■ REQUIRED ACTION: Whenever a line of the listing contains the string "pear", return that line.

■ DATA:
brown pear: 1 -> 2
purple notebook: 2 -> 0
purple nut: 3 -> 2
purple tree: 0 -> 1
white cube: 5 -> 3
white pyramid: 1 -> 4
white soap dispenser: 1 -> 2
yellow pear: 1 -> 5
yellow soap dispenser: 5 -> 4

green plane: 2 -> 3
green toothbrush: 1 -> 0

==

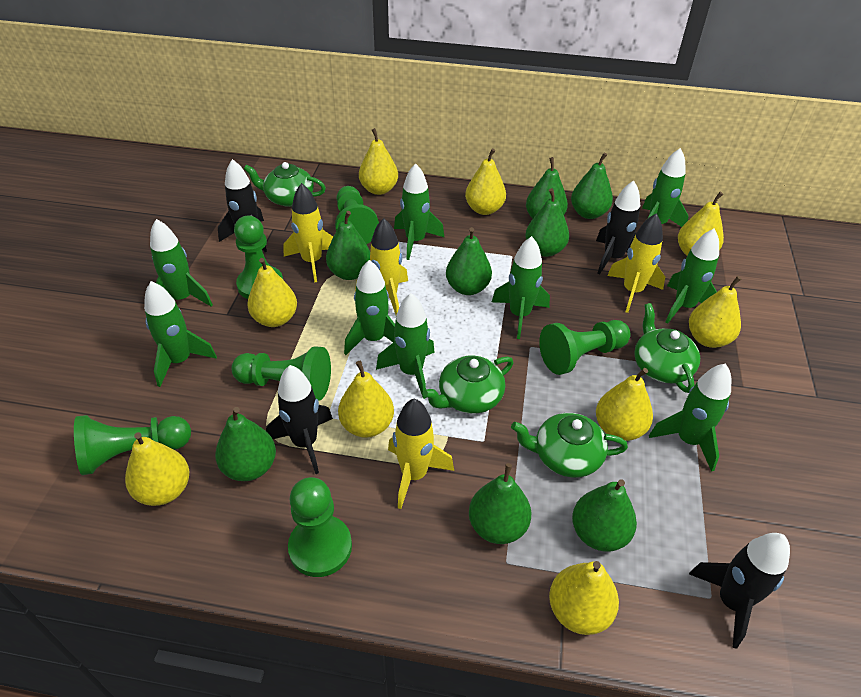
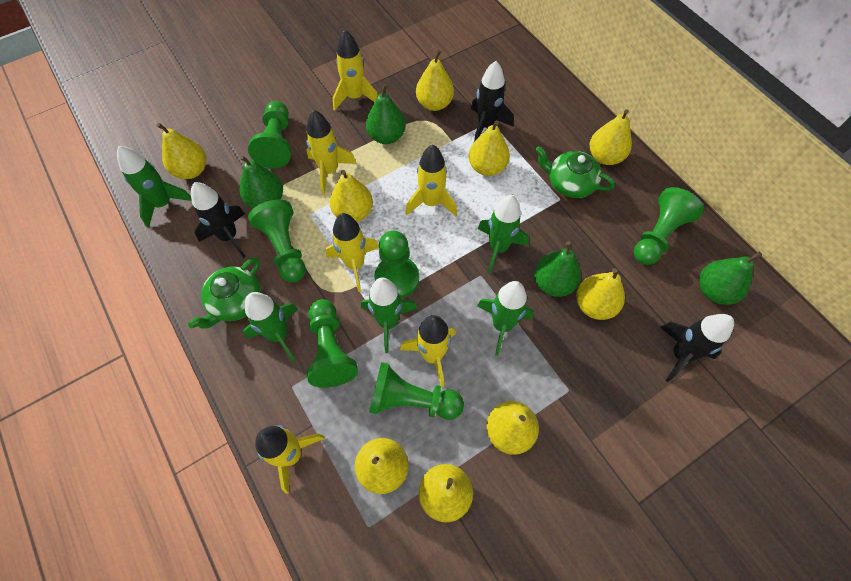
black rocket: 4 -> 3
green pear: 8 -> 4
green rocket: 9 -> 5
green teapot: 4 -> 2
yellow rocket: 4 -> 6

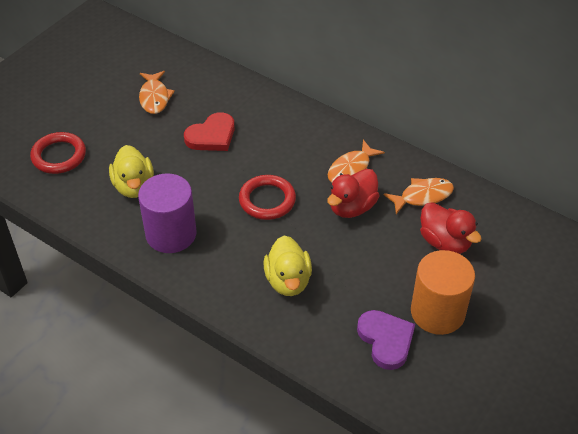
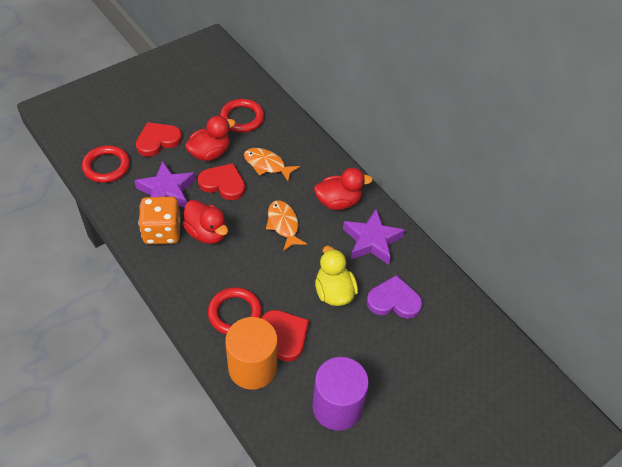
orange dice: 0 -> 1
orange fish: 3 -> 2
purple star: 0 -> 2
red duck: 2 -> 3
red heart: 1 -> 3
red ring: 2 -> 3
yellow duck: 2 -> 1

■ SOLUTION TO THIS PROBLEM:
brown pear: 1 -> 2
yellow pear: 1 -> 5
green pear: 8 -> 4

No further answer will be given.